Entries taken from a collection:
☆ ☆ ☆ ☆ ☆ ☆ ☆
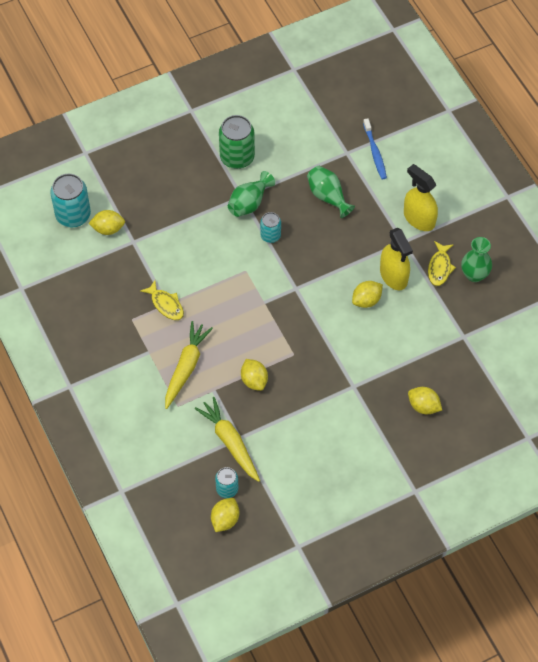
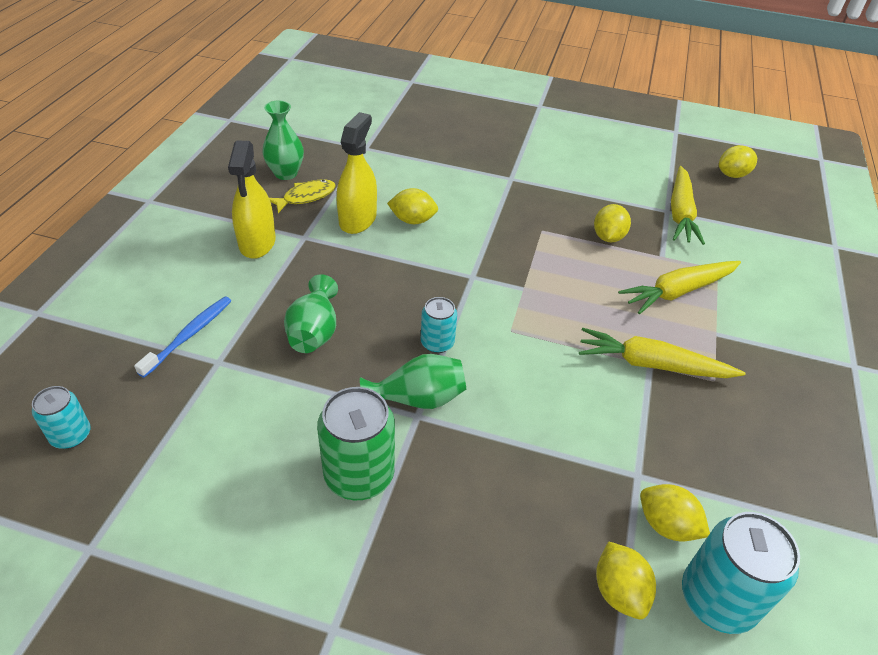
camera: 140 degrees left, 15 degrees down
(166, 304) = (652, 364): yellow fish -> yellow carrot
(227, 489) = (713, 189): turquoise can -> turquoise can (71, 435)
(423, 406) = (466, 135): yellow lemon -> yellow lemon (619, 591)

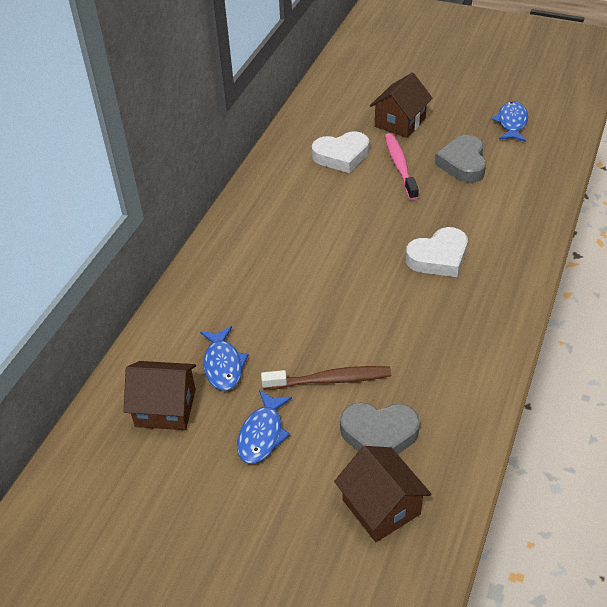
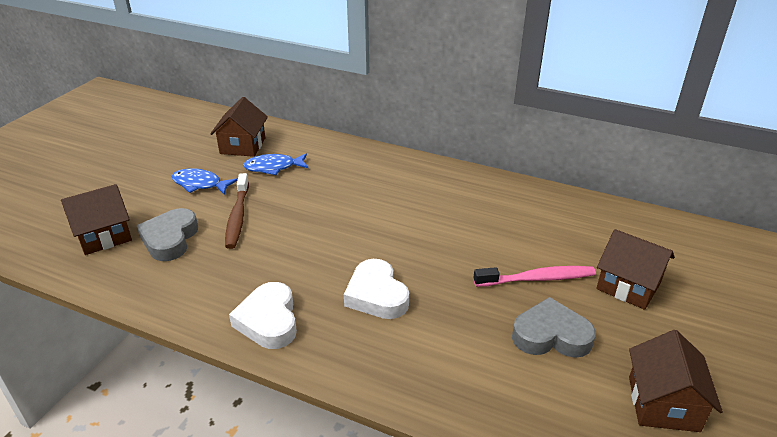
camera: 90 degrees right, 10 degrees down
(341, 156) = (549, 236): white heart -> white heart (268, 320)
(511, 123) = (663, 404): blue fish -> brown house

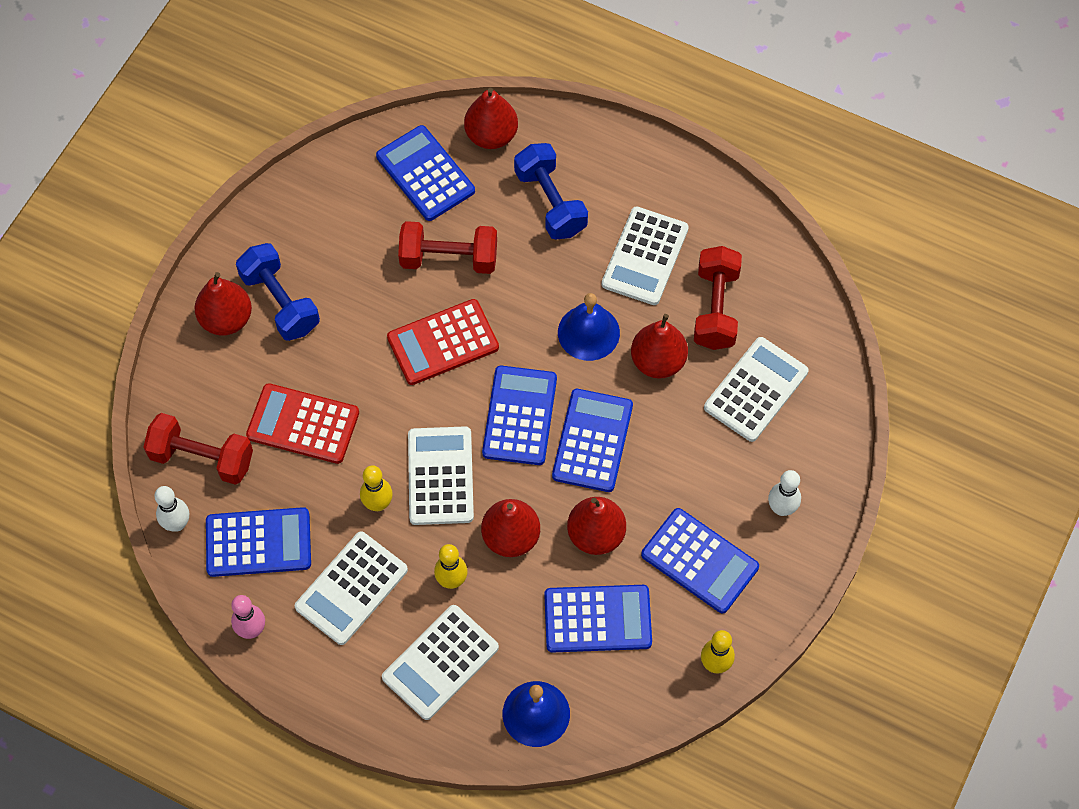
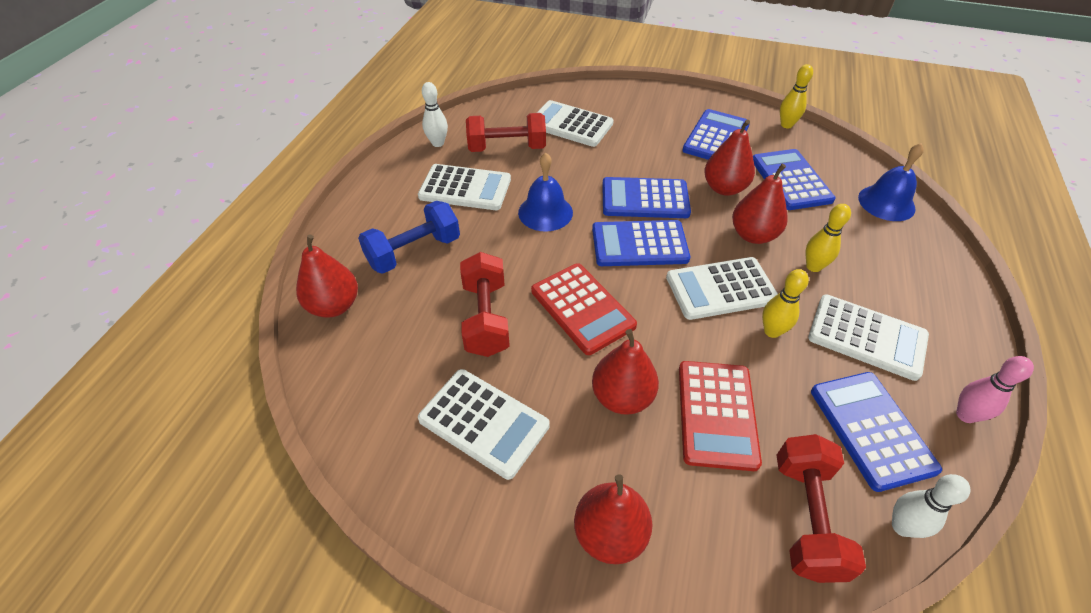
camera: 100 degrees left, 15 degrees down
(280, 302) = (571, 472): blue dumbbell -> none
(425, 174) = (382, 355): blue calculator -> none
(440, 662) = (889, 263): white calculator -> white calculator (484, 422)
(658, 361) = (561, 172): red pear -> red pear (622, 397)
(781, 508) = (658, 107): white bowling pin -> white bowling pin (438, 143)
☆ ☆ ☆ ☆ ☆ ☆ ☆
**What the task asks:** Beginning with the line with "(511, 123) = (663, 404): blue", repeat the entries above exactly, up to and including the last line, leaving out pictures.

**Task output:**
(511, 123) = (663, 404): blue fish -> brown house

camera: 100 degrees left, 15 degrees down
(280, 302) = (571, 472): blue dumbbell -> none
(425, 174) = (382, 355): blue calculator -> none
(440, 662) = (889, 263): white calculator -> white calculator (484, 422)
(658, 361) = (561, 172): red pear -> red pear (622, 397)
(781, 508) = (658, 107): white bowling pin -> white bowling pin (438, 143)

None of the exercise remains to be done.